(Aim of the exercise)
For the material below, the expected output is exactly the lines between the line holding "yellow brick H7:H8" and the line holding "lime brick G3:H3", inclusive, with pictures left out.

(Data excerpts)

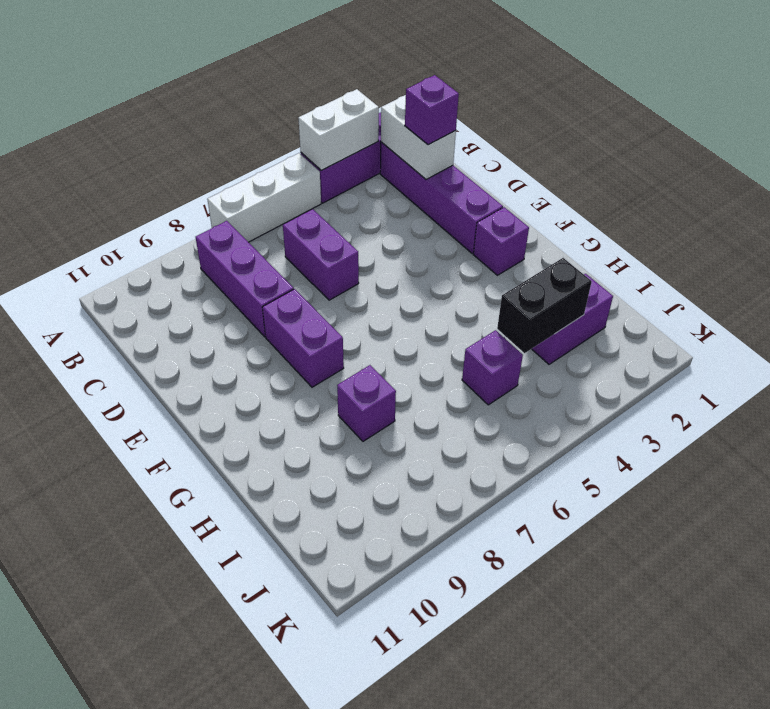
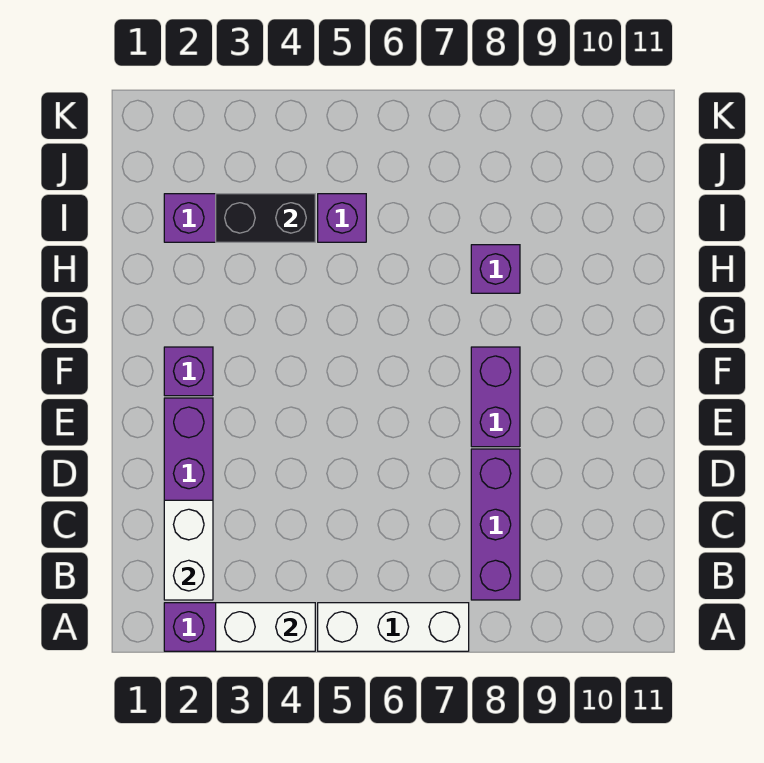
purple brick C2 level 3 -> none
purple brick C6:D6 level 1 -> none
--
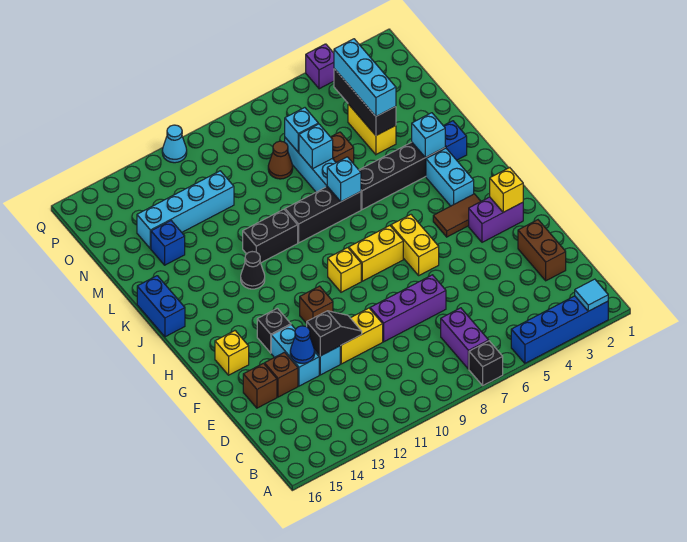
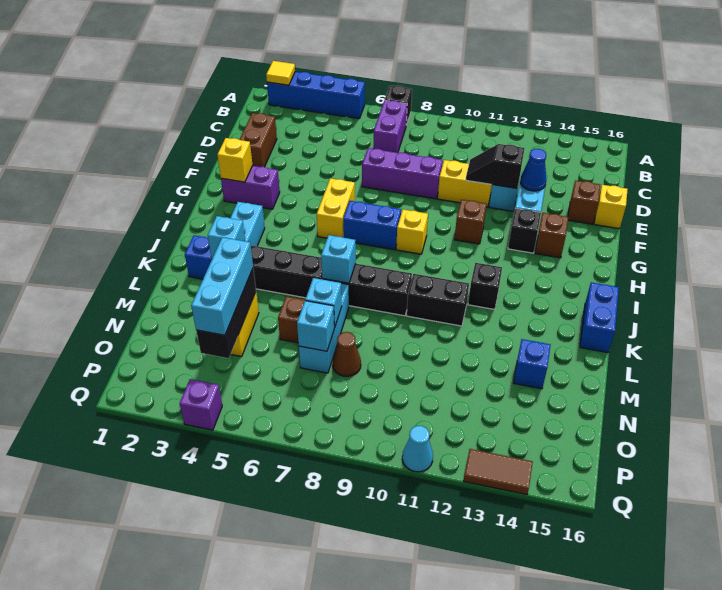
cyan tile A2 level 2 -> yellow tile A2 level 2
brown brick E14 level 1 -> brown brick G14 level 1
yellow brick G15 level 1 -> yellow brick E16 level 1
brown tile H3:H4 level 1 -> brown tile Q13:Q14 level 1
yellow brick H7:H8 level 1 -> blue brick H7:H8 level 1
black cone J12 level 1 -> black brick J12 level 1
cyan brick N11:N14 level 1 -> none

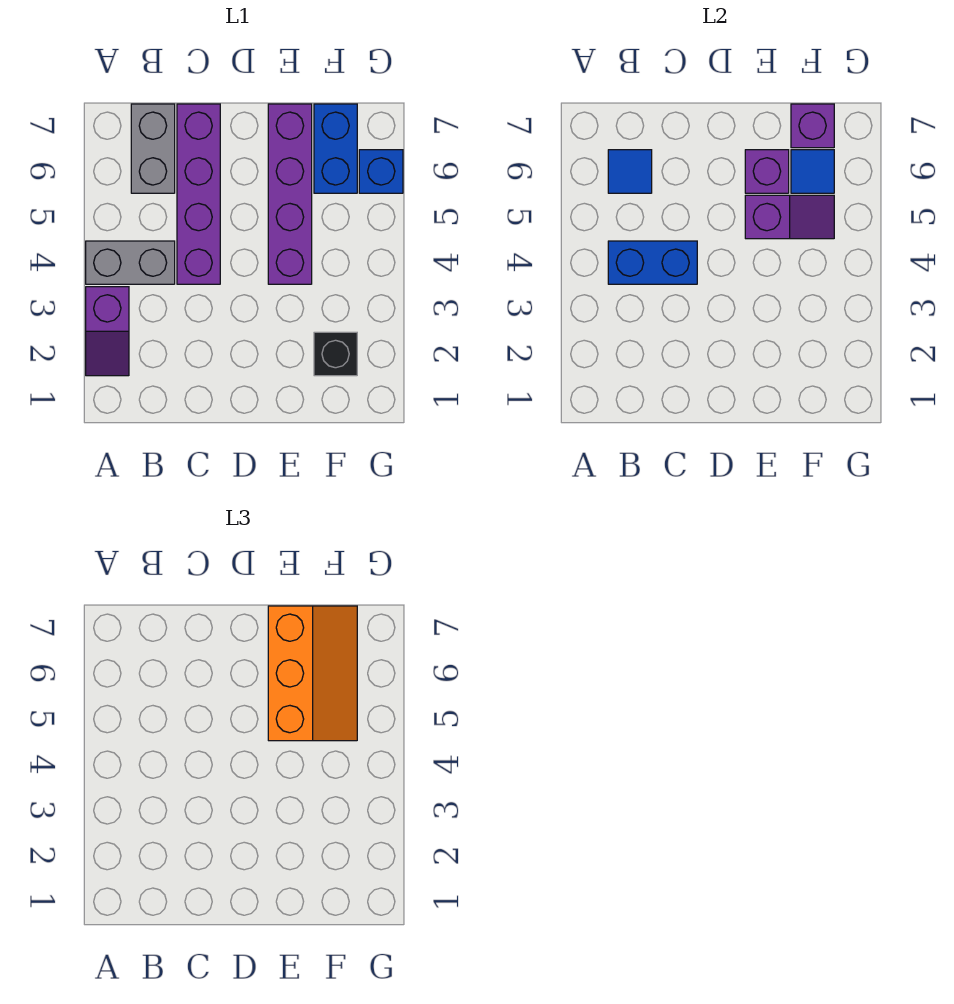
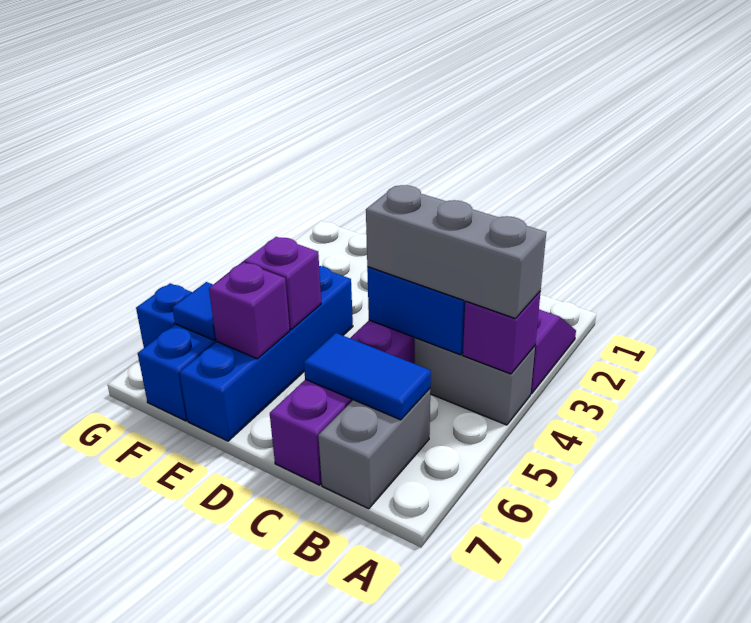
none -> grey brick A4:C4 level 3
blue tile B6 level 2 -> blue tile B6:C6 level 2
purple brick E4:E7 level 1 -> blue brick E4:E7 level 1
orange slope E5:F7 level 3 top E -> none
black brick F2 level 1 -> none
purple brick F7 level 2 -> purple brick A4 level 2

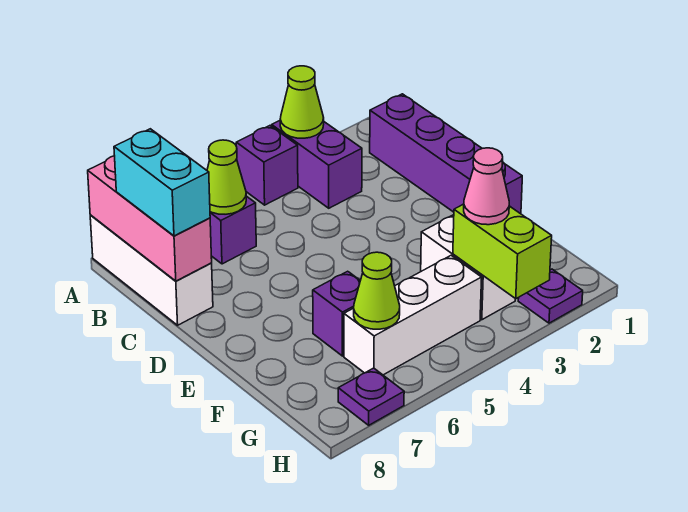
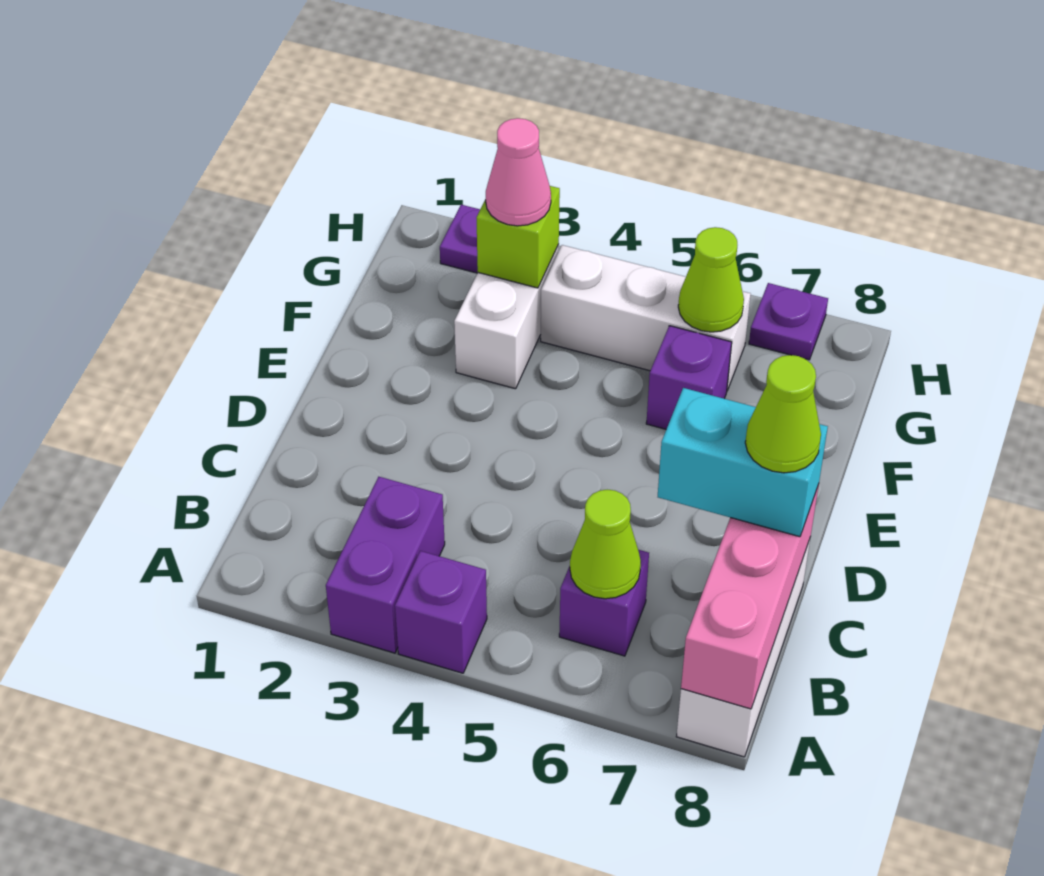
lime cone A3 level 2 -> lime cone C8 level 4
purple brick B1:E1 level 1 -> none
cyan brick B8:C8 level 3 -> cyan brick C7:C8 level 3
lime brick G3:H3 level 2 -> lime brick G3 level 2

(Exercise response)
yellow brick H7:H8 level 1 -> blue brick H7:H8 level 1
black cone J12 level 1 -> black brick J12 level 1
cyan brick N11:N14 level 1 -> none

none -> grey brick A4:C4 level 3
blue tile B6 level 2 -> blue tile B6:C6 level 2
purple brick E4:E7 level 1 -> blue brick E4:E7 level 1
orange slope E5:F7 level 3 top E -> none
black brick F2 level 1 -> none
purple brick F7 level 2 -> purple brick A4 level 2

lime cone A3 level 2 -> lime cone C8 level 4
purple brick B1:E1 level 1 -> none
cyan brick B8:C8 level 3 -> cyan brick C7:C8 level 3
lime brick G3:H3 level 2 -> lime brick G3 level 2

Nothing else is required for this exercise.